### [What to work on]
Take the listing below and write it out again exactly, skipping any picture that it holds.

### [Records for this task]
|---|
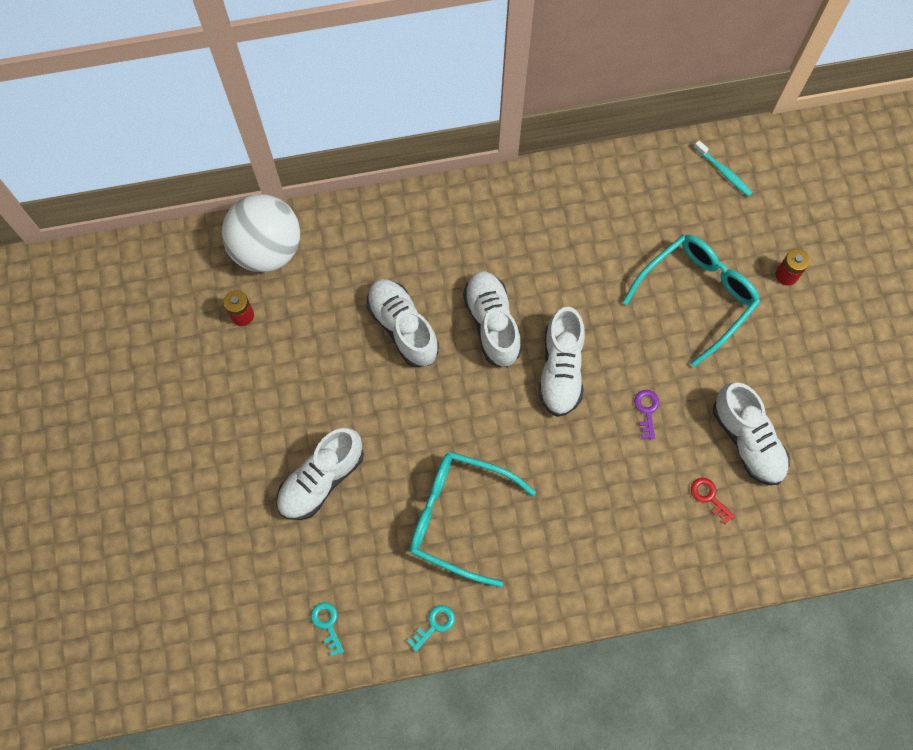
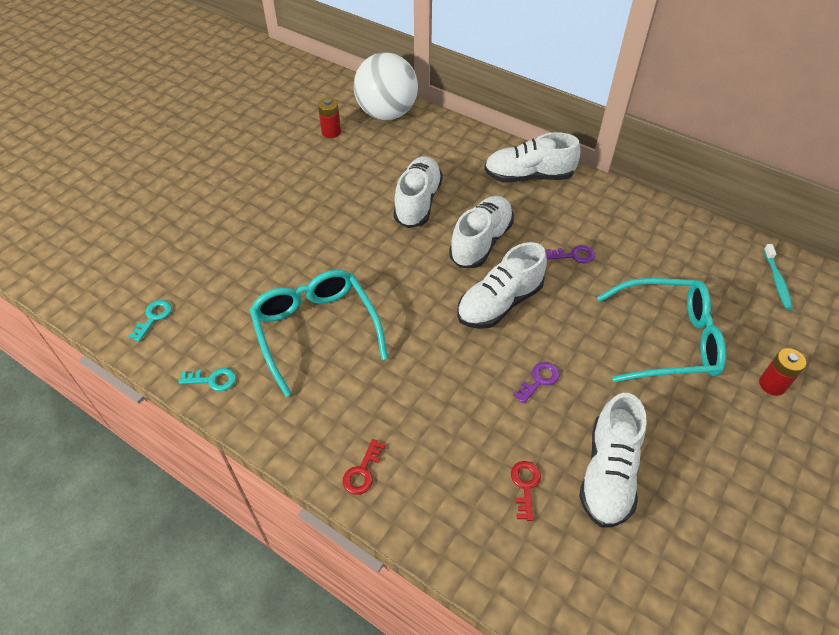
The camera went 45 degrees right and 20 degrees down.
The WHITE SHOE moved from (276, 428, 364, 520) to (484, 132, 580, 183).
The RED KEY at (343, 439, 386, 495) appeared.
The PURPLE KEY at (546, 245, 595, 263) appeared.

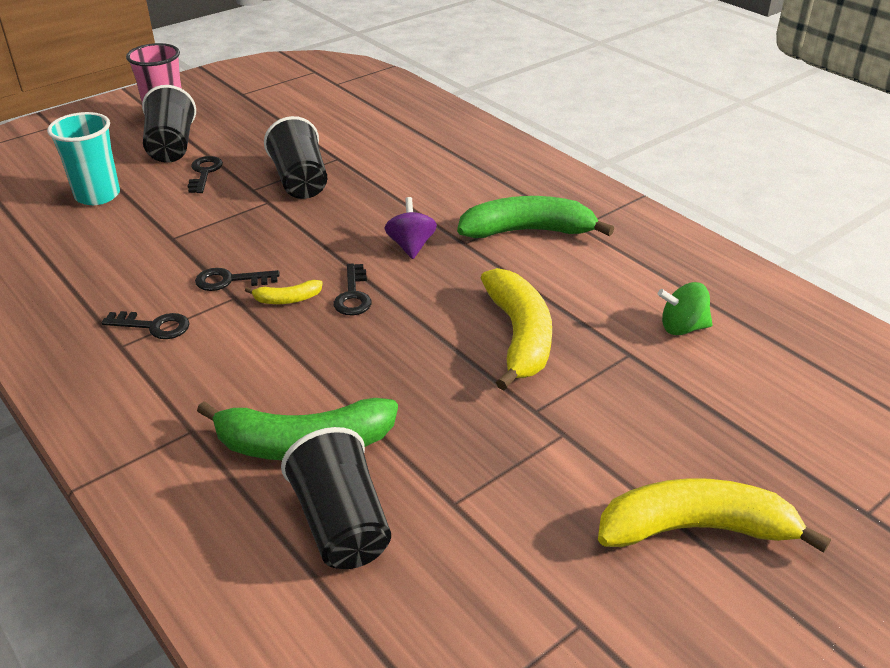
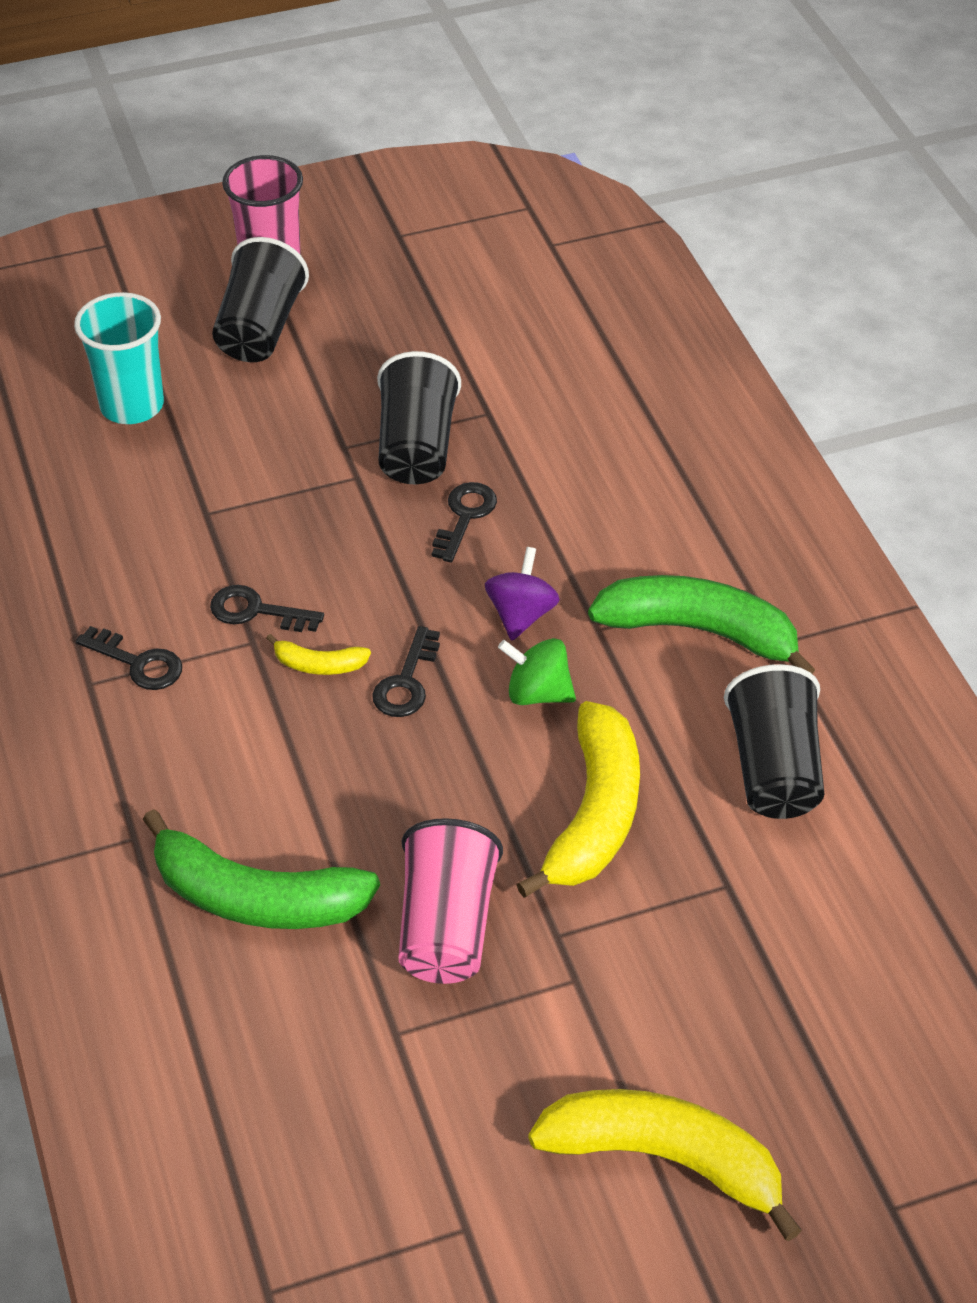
The camera went 20 degrees right and 10 degrees up.
The BLACK KEY moved from (188, 156, 223, 193) to (432, 482, 497, 562).
The BLACK CUP moved from (281, 427, 391, 569) to (724, 664, 824, 819).
The GREEN SPINNING TOP moved from (658, 282, 713, 335) to (498, 638, 576, 705).
The PINK CUP at (399, 818, 503, 984) appeared.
|---|
### [Task response]
The camera went 45 degrees right and 20 degrees down.
The WHITE SHOE moved from (276, 428, 364, 520) to (484, 132, 580, 183).
The RED KEY at (343, 439, 386, 495) appeared.
The PURPLE KEY at (546, 245, 595, 263) appeared.

The camera went 20 degrees right and 10 degrees up.
The BLACK KEY moved from (188, 156, 223, 193) to (432, 482, 497, 562).
The BLACK CUP moved from (281, 427, 391, 569) to (724, 664, 824, 819).
The GREEN SPINNING TOP moved from (658, 282, 713, 335) to (498, 638, 576, 705).
The PINK CUP at (399, 818, 503, 984) appeared.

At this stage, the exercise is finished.